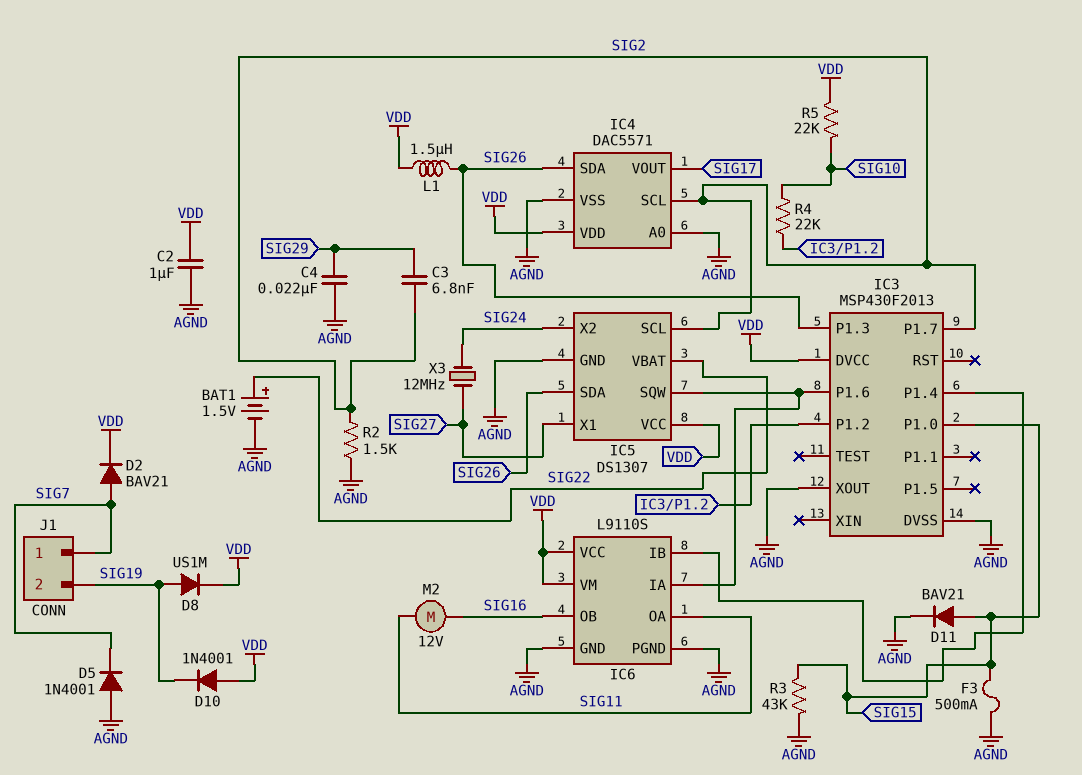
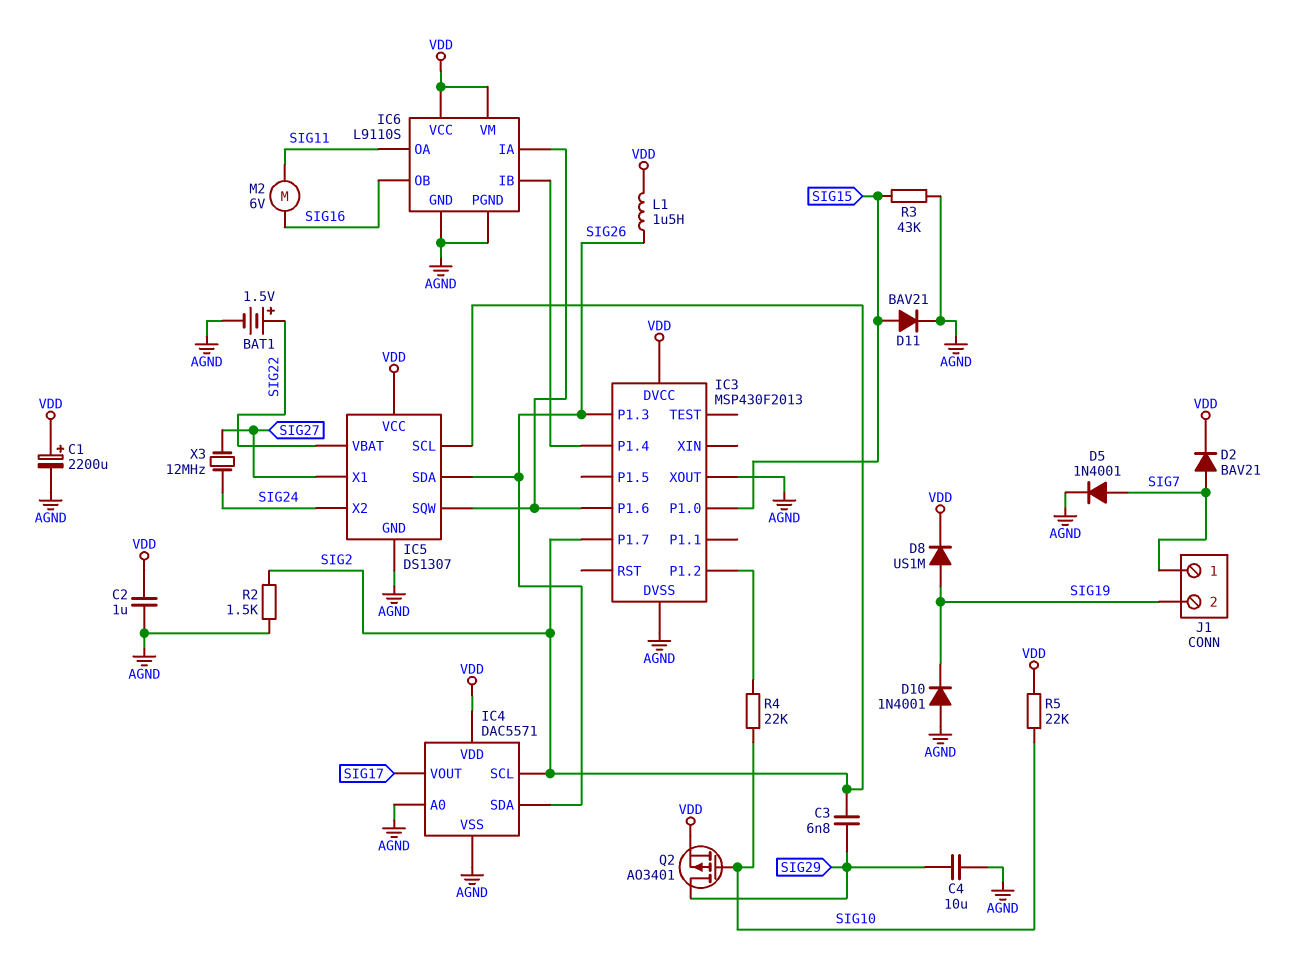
C1: none -> 2200uF (plus VDD, minus AGND)
C4: 22nF (AGND, SIG29) -> 10uF (AGND, SIG29)
D5: diode 1N4001 (A AGND, K SIG7) -> diode 1N4001 (A SIG7, K AGND)
D10: diode 1N4001 (A VDD, K SIG19) -> diode 1N4001 (A AGND, K SIG19)
F3: 500mA (AGND, SIG15) -> none
M2: motor 12V (SIG11, SIG16) -> motor 6V (SIG11, SIG16)
Q2: none -> PMOS AO3401 (G SIG10, D SIG29, S VDD)

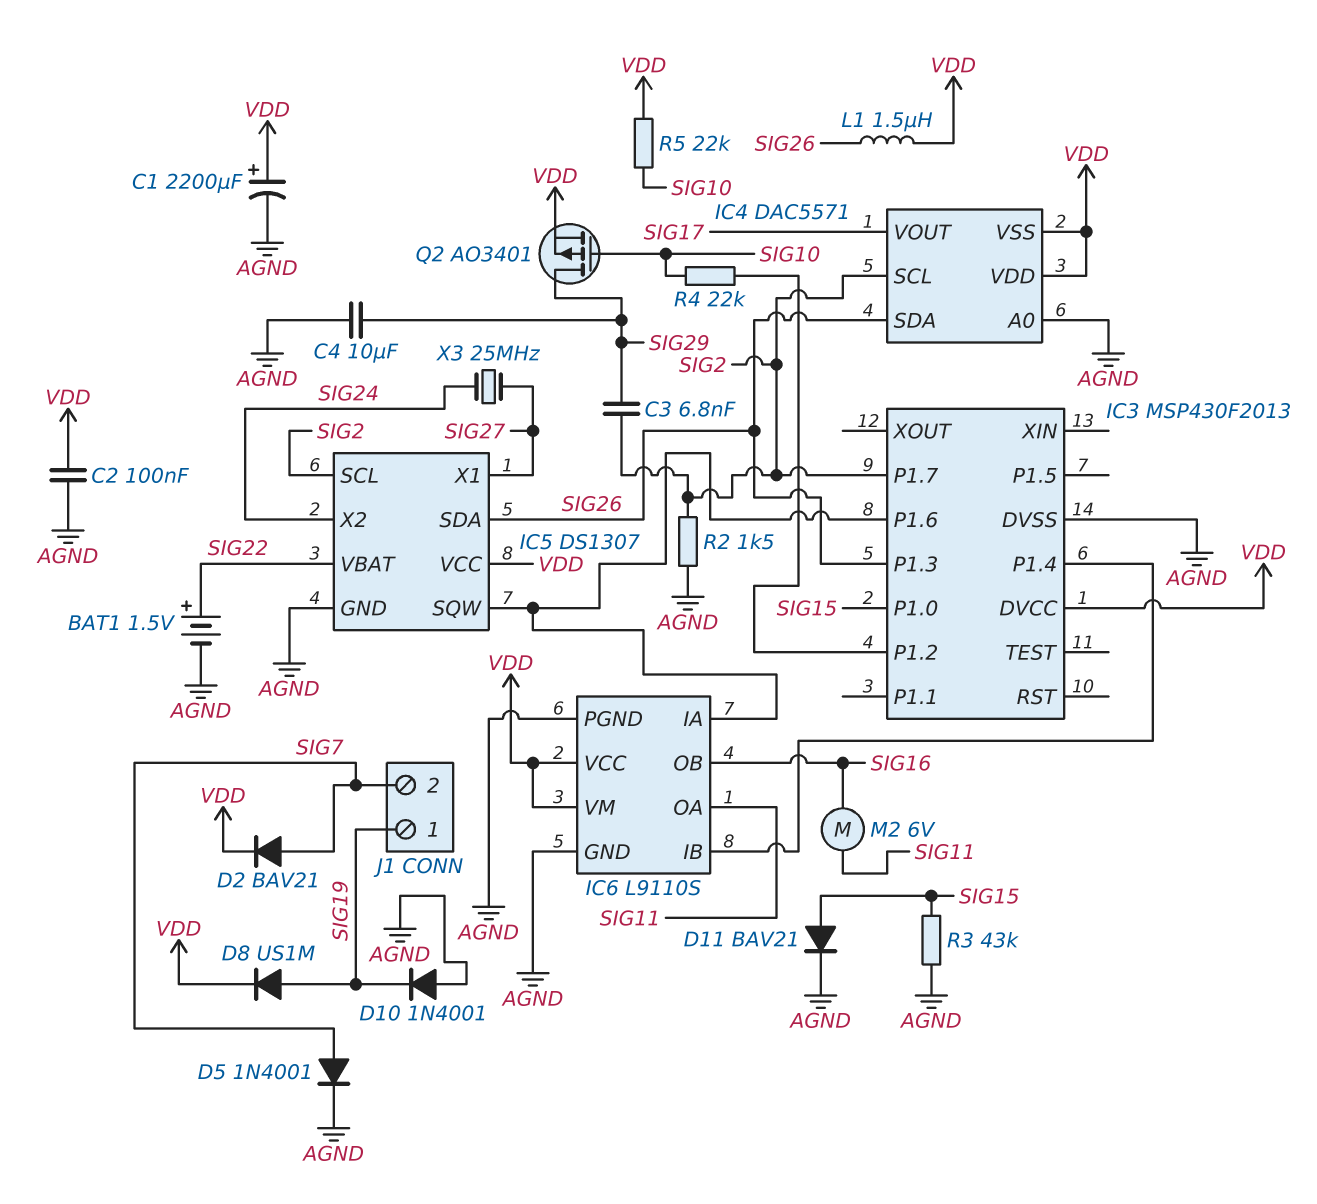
C2: 1uF (AGND, VDD) -> 100nF (AGND, VDD)
IC3 pin XOUT: AGND -> none
IC4 pin VSS: AGND -> VDD
J1 pin 1: SIG7 -> SIG19
J1 pin 2: SIG19 -> SIG7
X3: 12MHz (SIG24, SIG27) -> 25MHz (SIG24, SIG27)

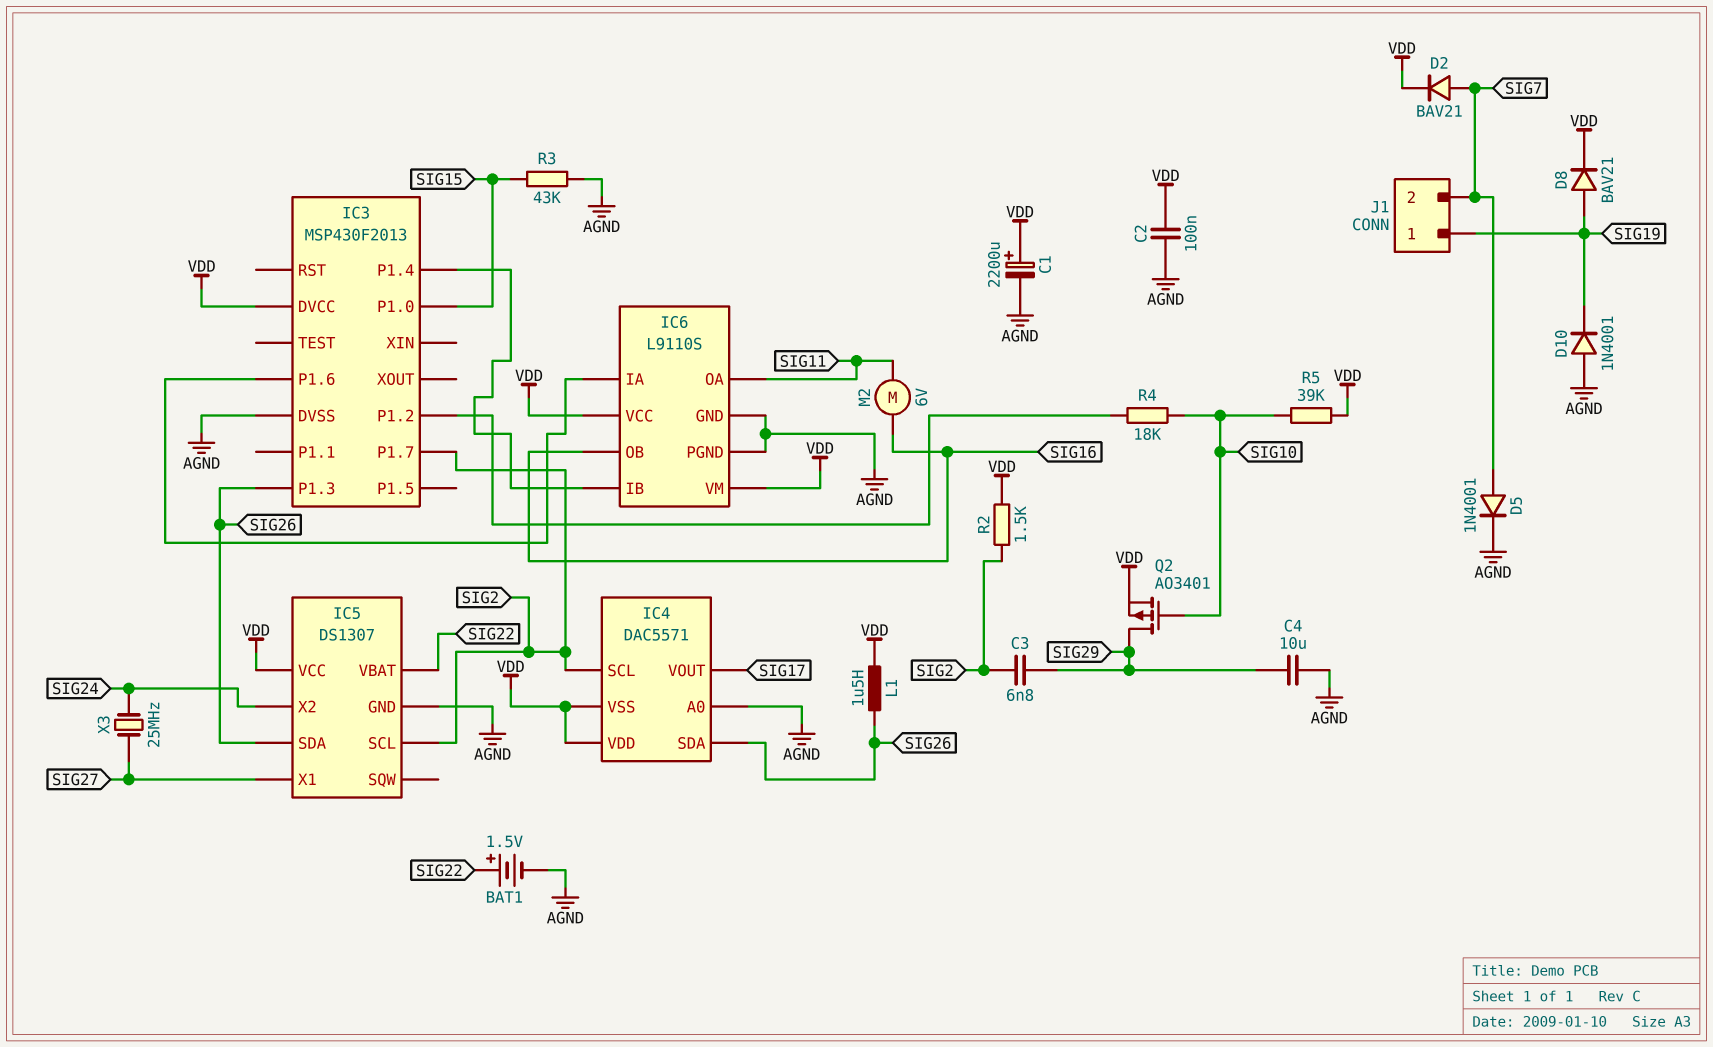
D8: diode US1M (A SIG19, K VDD) -> diode BAV21 (A SIG19, K VDD)
D11: diode BAV21 (A SIG15, K AGND) -> none
IC5 pin SQW: IC3/P1.6 -> none
R2: 1.5k (AGND, SIG2) -> 1.5k (SIG2, VDD)
R4: 22k (IC3/P1.2, SIG10) -> 18k (IC3/P1.2, SIG10)
R5: 22k (SIG10, VDD) -> 39k (SIG10, VDD)

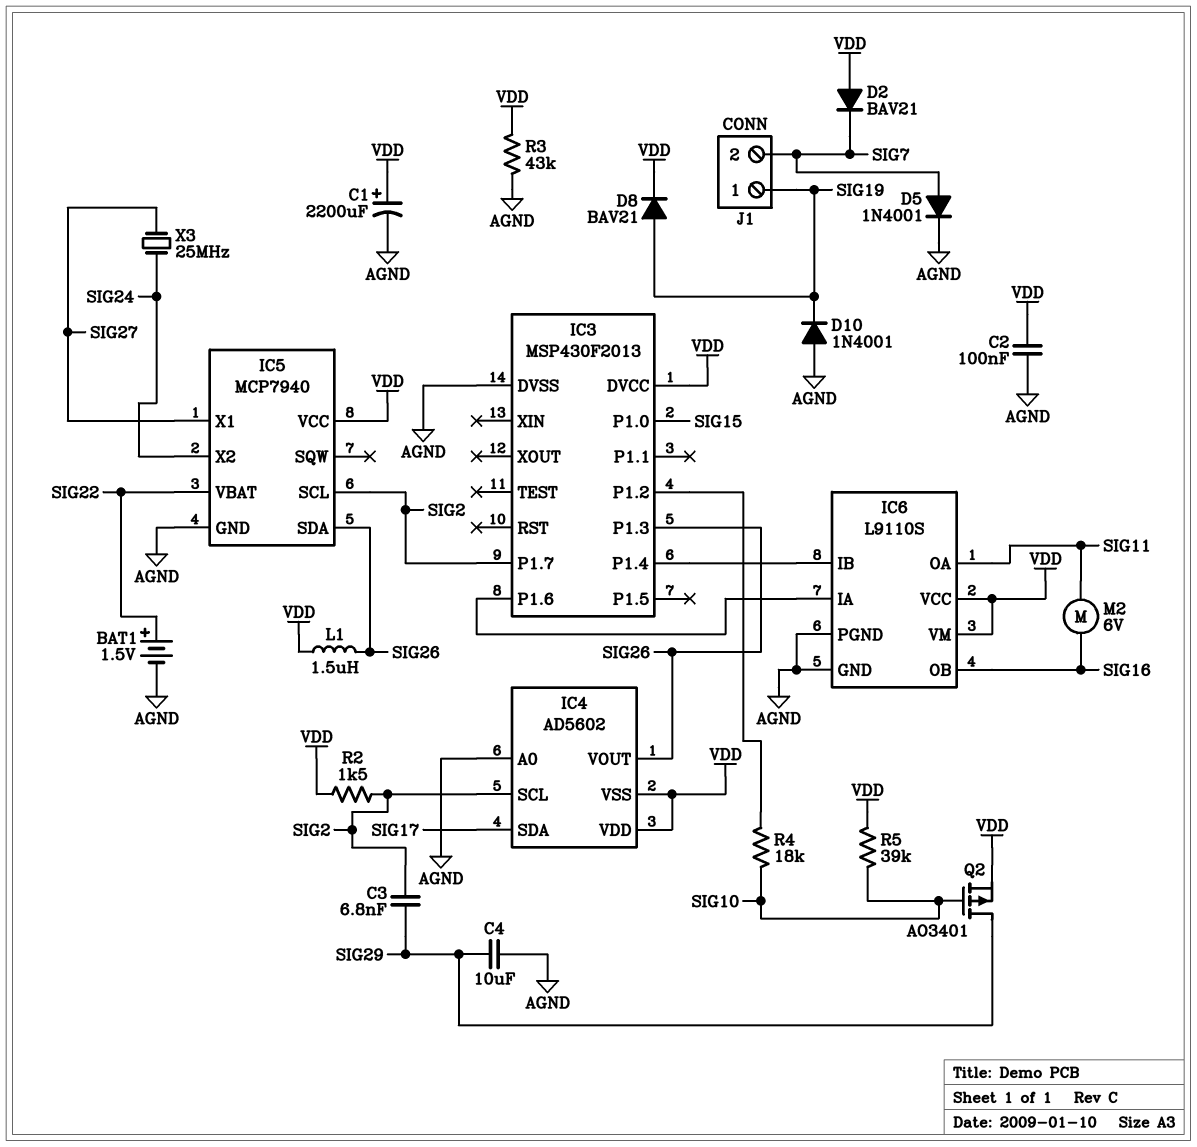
D2: diode BAV21 (A SIG7, K VDD) -> diode BAV21 (A VDD, K SIG7)
IC4: DAC5571 -> AD5602
IC4 pin SDA: SIG26 -> SIG17
IC4 pin VOUT: SIG17 -> SIG26
IC5: DS1307 -> MCP7940
R3: 43k (AGND, SIG15) -> 43k (AGND, VDD)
# # #
** Task details **
Go through the records above and return each line in which the word "diode" occurs.

** Your solution **
D5: diode 1N4001 (A AGND, K SIG7) -> diode 1N4001 (A SIG7, K AGND)
D10: diode 1N4001 (A VDD, K SIG19) -> diode 1N4001 (A AGND, K SIG19)
D8: diode US1M (A SIG19, K VDD) -> diode BAV21 (A SIG19, K VDD)
D11: diode BAV21 (A SIG15, K AGND) -> none
D2: diode BAV21 (A SIG7, K VDD) -> diode BAV21 (A VDD, K SIG7)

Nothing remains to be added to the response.